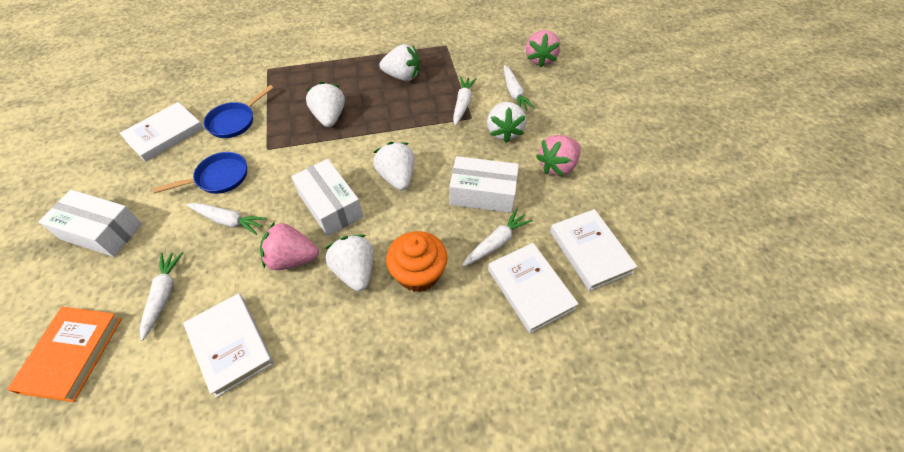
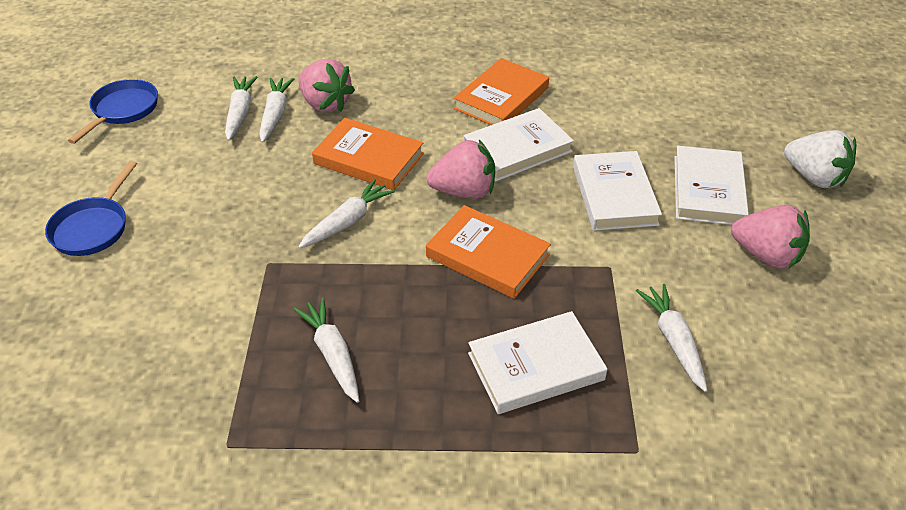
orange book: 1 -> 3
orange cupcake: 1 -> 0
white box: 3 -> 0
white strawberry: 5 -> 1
...
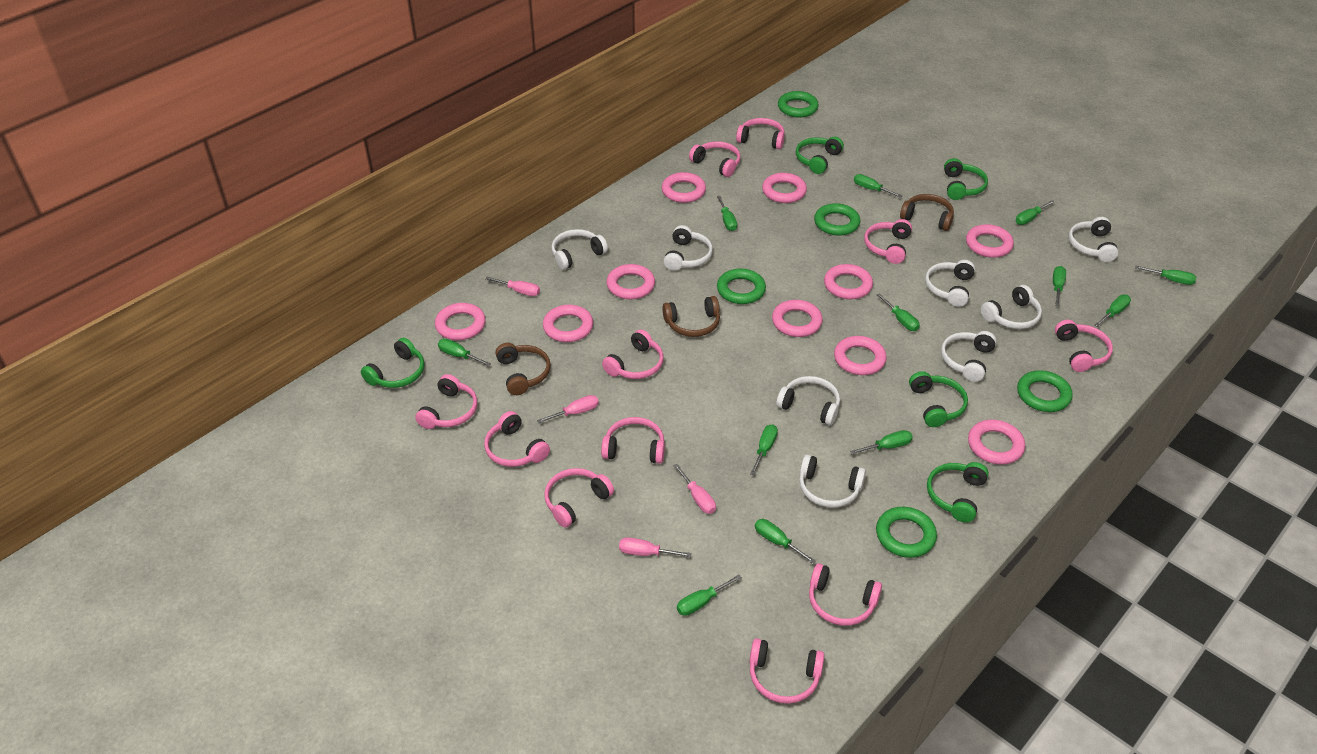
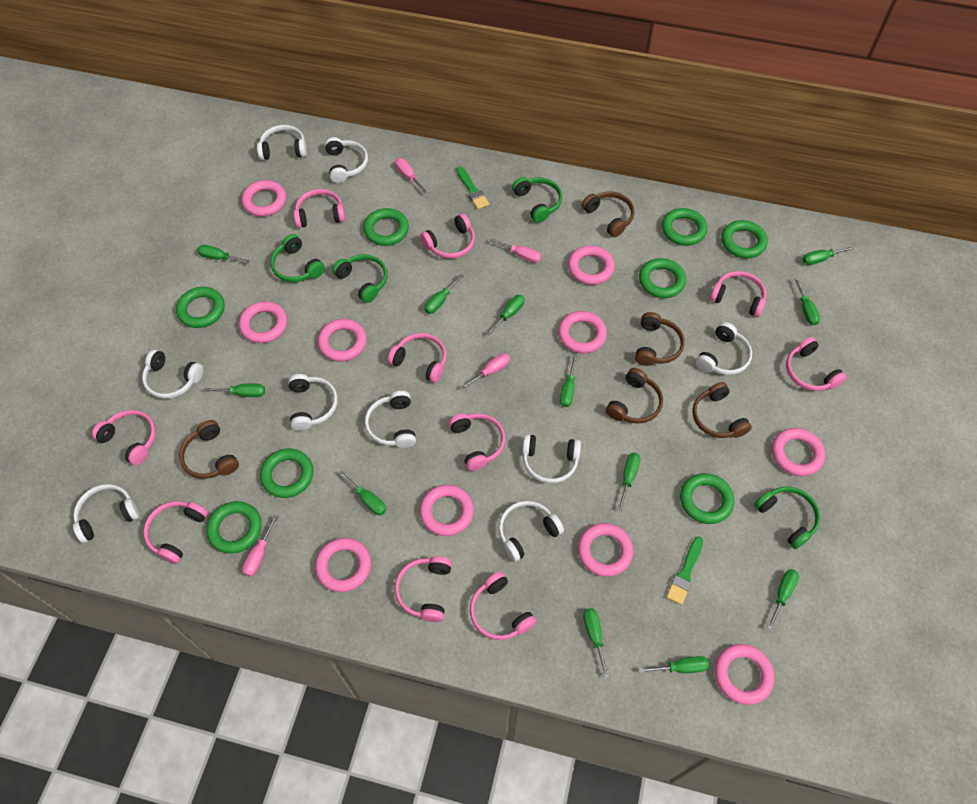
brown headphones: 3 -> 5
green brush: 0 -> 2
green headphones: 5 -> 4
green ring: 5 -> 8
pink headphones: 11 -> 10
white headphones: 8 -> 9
---
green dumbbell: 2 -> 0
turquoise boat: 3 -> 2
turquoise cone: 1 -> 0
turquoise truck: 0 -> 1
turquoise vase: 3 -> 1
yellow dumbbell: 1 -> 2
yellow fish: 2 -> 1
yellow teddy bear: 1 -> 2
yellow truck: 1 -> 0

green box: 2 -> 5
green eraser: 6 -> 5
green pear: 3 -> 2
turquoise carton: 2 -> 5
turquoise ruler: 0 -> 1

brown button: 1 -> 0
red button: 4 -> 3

--- What you should do ---
In the listing above, locate the line containing "green headphones: 5 -> 4" and the line containing "white headphones: 8 -> 9". Extract those two lines and every line between them, exactly as written, and only those.

--- Exercise answer ---
green headphones: 5 -> 4
green ring: 5 -> 8
pink headphones: 11 -> 10
white headphones: 8 -> 9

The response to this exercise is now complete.